• _What you should do_: Transcribe the listing below in full, exactly, with no images.

Extracted data section start

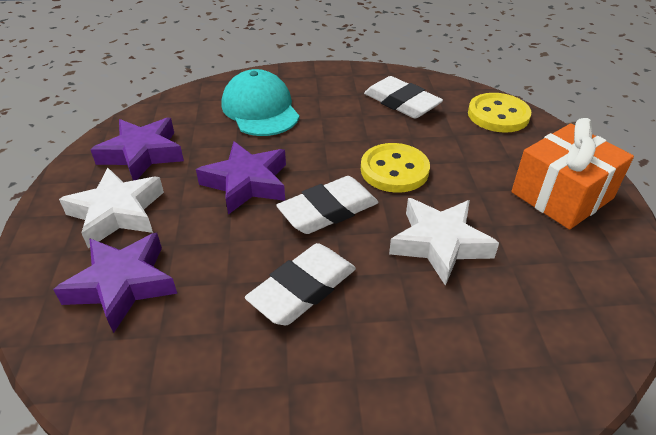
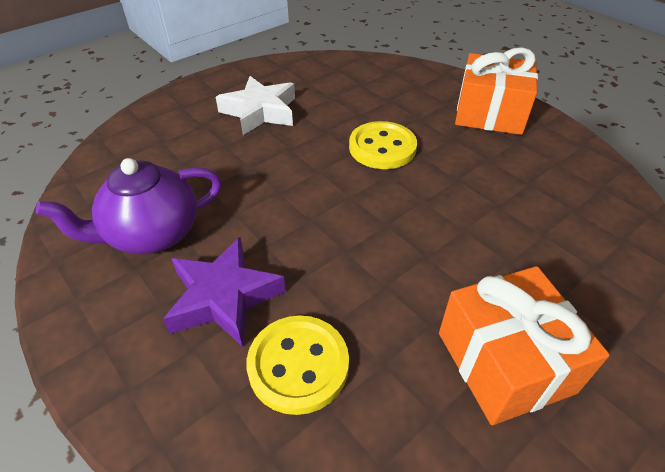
orange gift: 1 -> 2
purple star: 3 -> 1
purple teapot: 0 -> 1
turquoise cap: 1 -> 0
white eraser: 3 -> 0
white star: 2 -> 1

Extracted data section end

• _Answer area_:
orange gift: 1 -> 2
purple star: 3 -> 1
purple teapot: 0 -> 1
turquoise cap: 1 -> 0
white eraser: 3 -> 0
white star: 2 -> 1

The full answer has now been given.